# What you are asked to do:
Only the lines from the one containing "black brick H1:I1" through the end of the data belong in the answer; reproduce them exactly.

Exercise data Start Marker

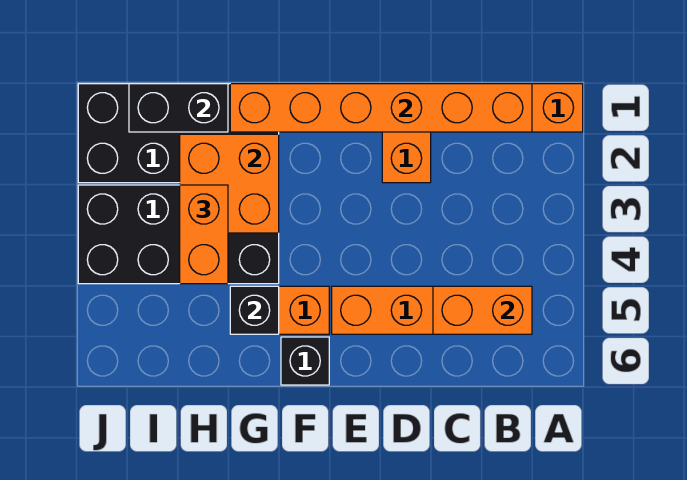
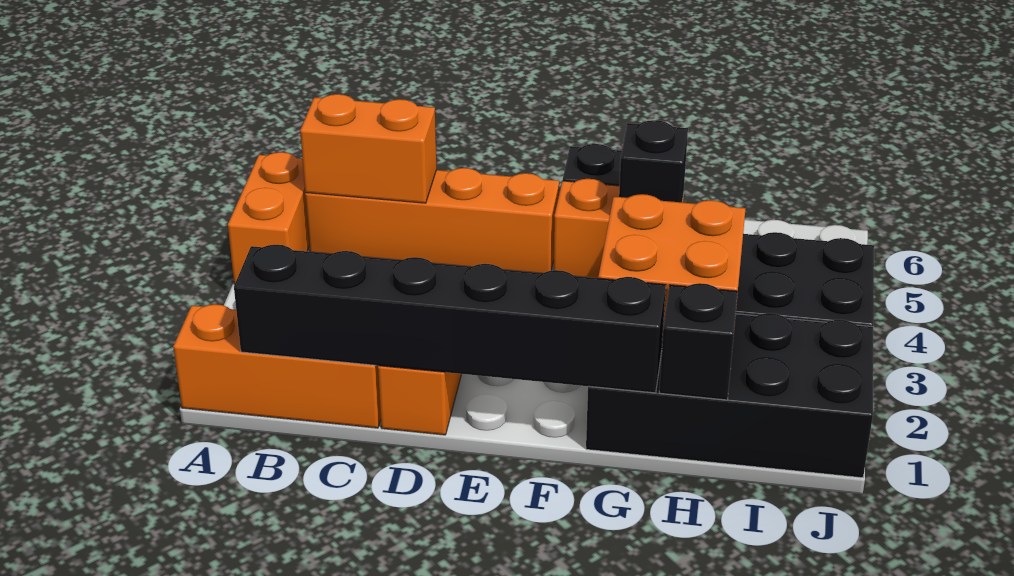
orange brick B1:G1 level 2 -> black brick B1:G1 level 2
black brick H1:I1 level 2 -> black brick H1 level 2
orange brick H3:H4 level 3 -> orange brick A4:A5 level 1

Exercise data End Marker

# Your solution:
black brick H1:I1 level 2 -> black brick H1 level 2
orange brick H3:H4 level 3 -> orange brick A4:A5 level 1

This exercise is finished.